Task instructions: Counting from the line that holds "replace,Leitkegel (weiß),<699 453", return each line exactly, through and including the last line of the entries.

Data under study:
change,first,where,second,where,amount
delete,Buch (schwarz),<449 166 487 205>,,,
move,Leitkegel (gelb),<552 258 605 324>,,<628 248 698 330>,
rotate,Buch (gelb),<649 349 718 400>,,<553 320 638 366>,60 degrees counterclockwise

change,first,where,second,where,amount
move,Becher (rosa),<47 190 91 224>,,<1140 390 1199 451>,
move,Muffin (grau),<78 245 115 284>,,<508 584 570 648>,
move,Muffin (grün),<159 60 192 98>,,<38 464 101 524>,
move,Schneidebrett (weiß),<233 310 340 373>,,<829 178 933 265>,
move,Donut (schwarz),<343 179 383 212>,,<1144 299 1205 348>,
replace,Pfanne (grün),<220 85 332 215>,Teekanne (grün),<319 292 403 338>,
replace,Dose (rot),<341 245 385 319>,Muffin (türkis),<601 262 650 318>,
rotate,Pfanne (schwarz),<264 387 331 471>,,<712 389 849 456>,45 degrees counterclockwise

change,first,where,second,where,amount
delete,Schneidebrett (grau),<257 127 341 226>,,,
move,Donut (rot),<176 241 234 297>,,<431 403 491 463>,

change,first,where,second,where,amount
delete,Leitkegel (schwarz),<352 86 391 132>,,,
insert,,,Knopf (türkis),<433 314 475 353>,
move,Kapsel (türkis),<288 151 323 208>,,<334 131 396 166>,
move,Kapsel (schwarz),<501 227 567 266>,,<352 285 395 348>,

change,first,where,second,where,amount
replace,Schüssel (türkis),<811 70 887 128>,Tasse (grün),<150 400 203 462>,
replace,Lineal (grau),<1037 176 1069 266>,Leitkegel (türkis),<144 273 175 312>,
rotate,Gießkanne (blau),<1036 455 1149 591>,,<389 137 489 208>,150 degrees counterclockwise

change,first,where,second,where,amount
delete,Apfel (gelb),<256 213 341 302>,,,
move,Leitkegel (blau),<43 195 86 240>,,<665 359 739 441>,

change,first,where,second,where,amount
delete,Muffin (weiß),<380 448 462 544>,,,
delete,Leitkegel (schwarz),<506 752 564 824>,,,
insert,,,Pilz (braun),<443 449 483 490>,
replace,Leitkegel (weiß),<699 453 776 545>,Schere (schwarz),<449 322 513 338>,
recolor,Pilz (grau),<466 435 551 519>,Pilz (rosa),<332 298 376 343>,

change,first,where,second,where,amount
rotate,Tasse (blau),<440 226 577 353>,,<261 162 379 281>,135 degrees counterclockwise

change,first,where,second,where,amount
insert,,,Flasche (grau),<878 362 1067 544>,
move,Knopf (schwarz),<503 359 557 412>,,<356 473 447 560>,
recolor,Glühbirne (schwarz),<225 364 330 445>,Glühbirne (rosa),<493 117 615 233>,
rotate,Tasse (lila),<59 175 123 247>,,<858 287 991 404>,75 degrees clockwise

Response area:
replace,Leitkegel (weiß),<699 453 776 545>,Schere (schwarz),<449 322 513 338>,
recolor,Pilz (grau),<466 435 551 519>,Pilz (rosa),<332 298 376 343>,

change,first,where,second,where,amount
rotate,Tasse (blau),<440 226 577 353>,,<261 162 379 281>,135 degrees counterclockwise

change,first,where,second,where,amount
insert,,,Flasche (grau),<878 362 1067 544>,
move,Knopf (schwarz),<503 359 557 412>,,<356 473 447 560>,
recolor,Glühbirne (schwarz),<225 364 330 445>,Glühbirne (rosa),<493 117 615 233>,
rotate,Tasse (lila),<59 175 123 247>,,<858 287 991 404>,75 degrees clockwise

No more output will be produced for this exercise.